Whenever the string "facing" appears in a line below, please copy the line out.

MATERIAL TO PROCESS >>
━━━━
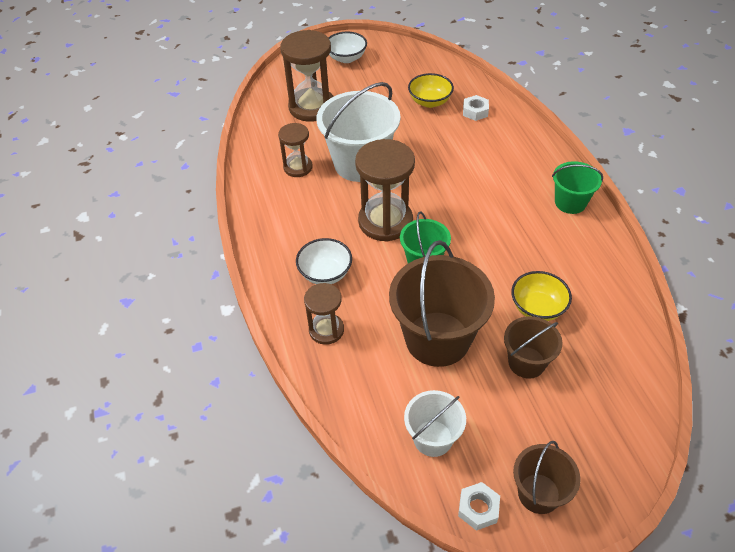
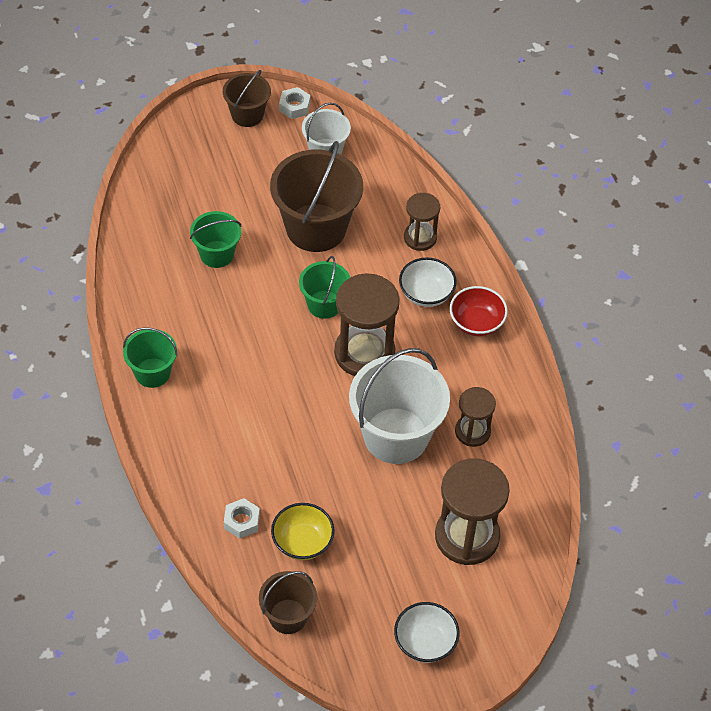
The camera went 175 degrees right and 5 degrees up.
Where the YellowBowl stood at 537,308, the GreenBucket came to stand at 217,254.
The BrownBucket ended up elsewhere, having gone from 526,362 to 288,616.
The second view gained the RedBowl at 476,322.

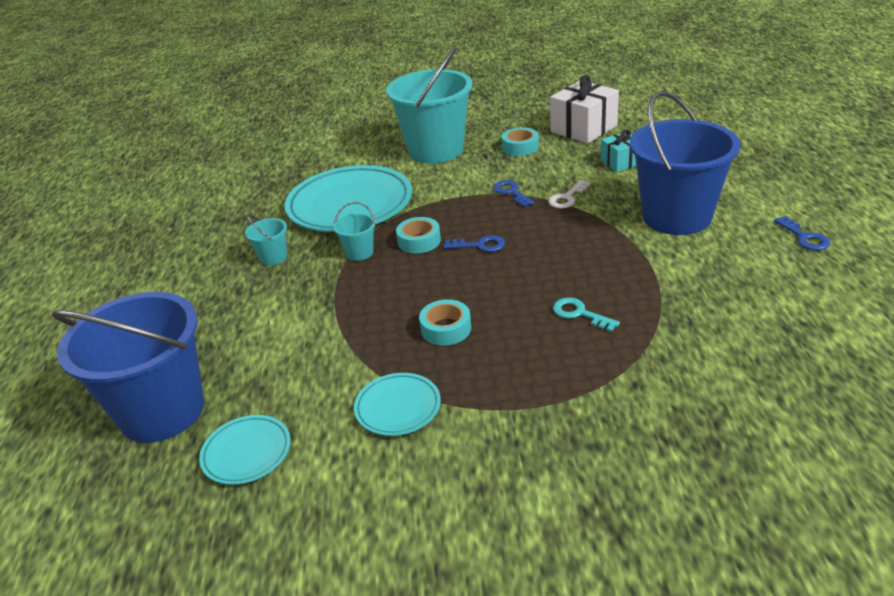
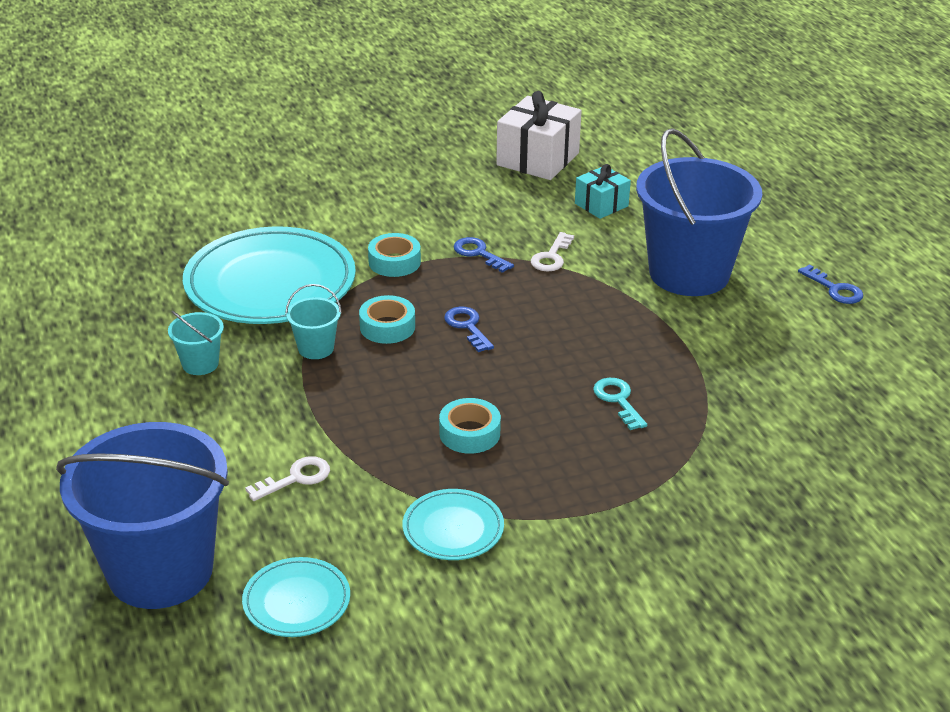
The camera went 20 degrees left and 0 degrees up.
The second view gained the WhiteKey at 296,478.
The TurquoiseTape ended up elsewhere, having gone from 520,147 to 394,262.
The BlueKey at 480,245 ended up facing another way, 105 degrees counterclockwise from before.
The TurquoiseKey at 579,314 ended up facing another way, 45 degrees clockwise from before.
The second view lost the TurquoiseBucket at 436,150.

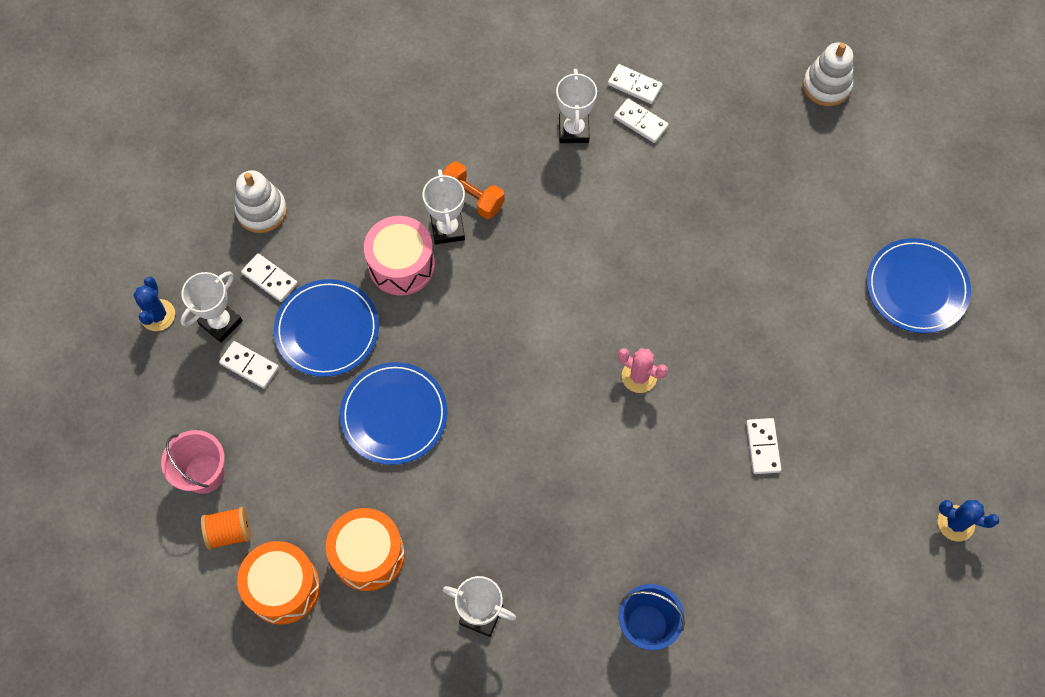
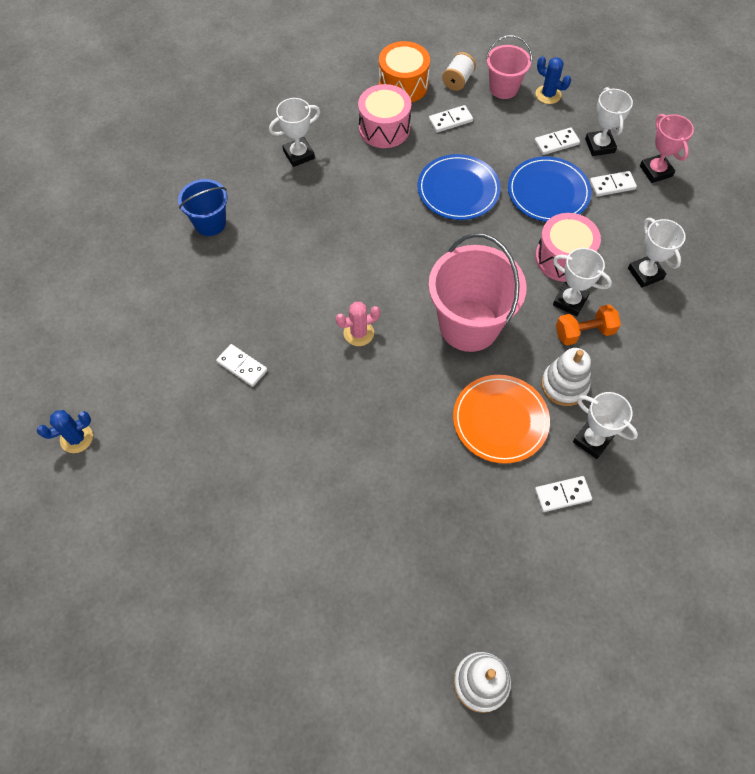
The camera went 130 degrees right and 5 degrees down.
What was the OrangeDrum at 368,554 turned into the PinkDrum at 384,128.
The WhiteDomino ended up elsewhere, having gone from 634,85 to 450,120.
The second view gained the PinkBucket at 469,325.
What was the OrangeSpool at 229,532 turned into the WhiteSpool at 457,81.
The second view gained the OrangePlate at 500,420.
The BlueCactus ended up elsewhere, having gone from 158,315 to 548,95.
The WhiteStackingToy ended up elsewhere, having gone from 261,211 to 564,385.
The second view gained the WhiteTrophy at 645,273.
The second view gained the PinkTrophy at 655,171.
The second view lost the BluePlate at 916,287.

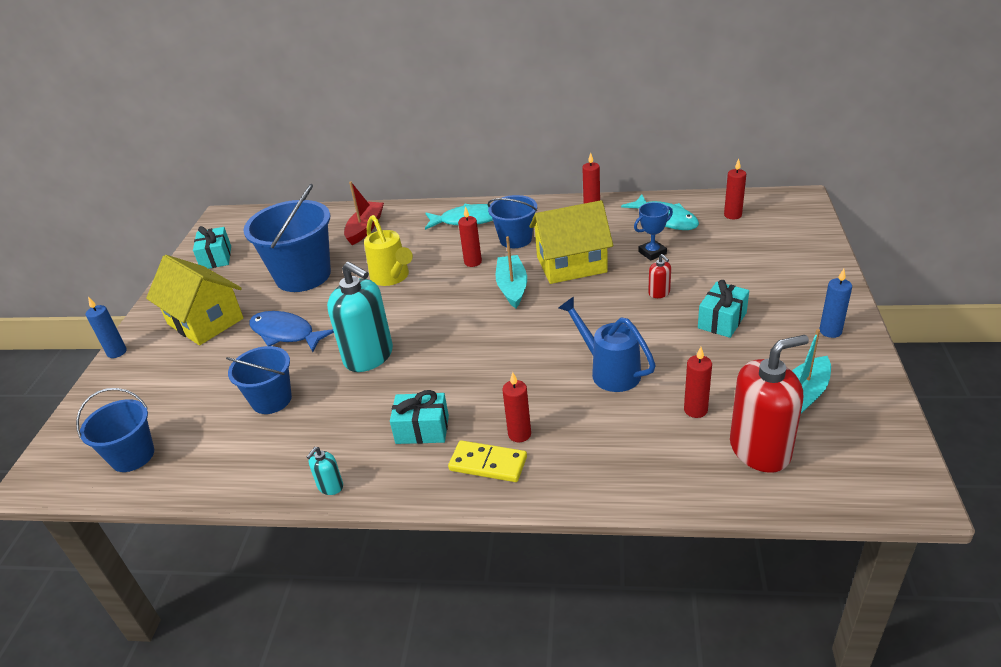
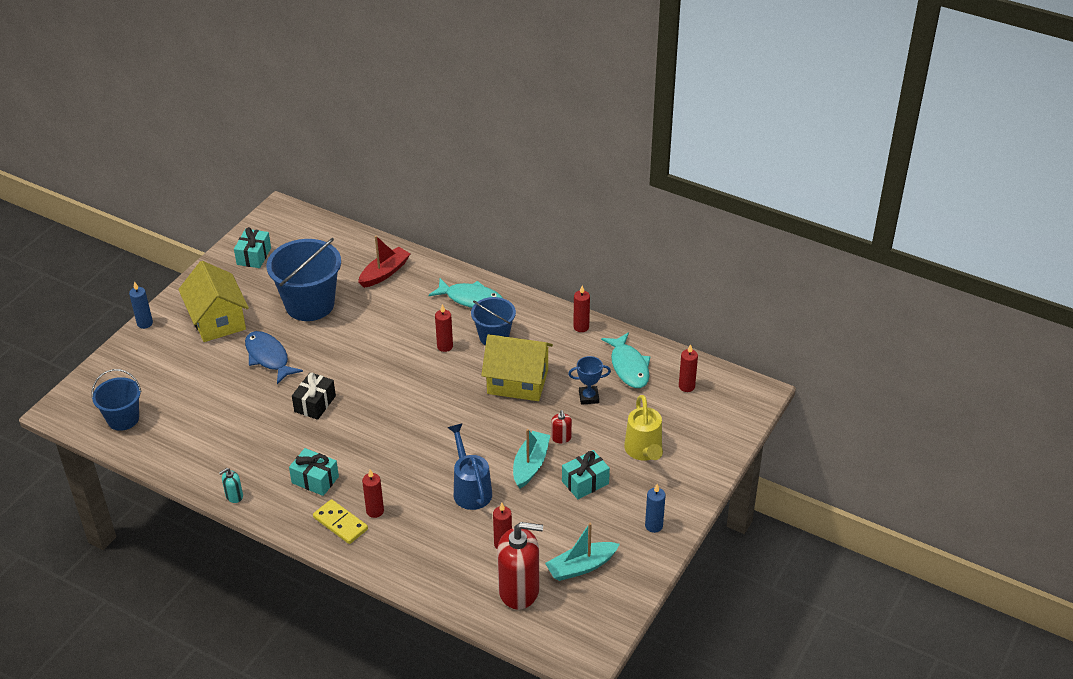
The camera went 20 degrees right and 5 degrees up.
Where the TurquoiseSoapDispenser stood at 369,356, the BlackGift came to stand at 315,404.
The TurquoiseBoat ended up elsewhere, having gone from 512,287 to 530,465.
The YellowWateringCan ended up elsewhere, having gone from 392,277 to 644,451.
The second view lost the BlueBucket at 271,400.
━━━━
ANSWER BOX >>
The BlueKey at 480,245 ended up facing another way, 105 degrees counterclockwise from before.
The TurquoiseKey at 579,314 ended up facing another way, 45 degrees clockwise from before.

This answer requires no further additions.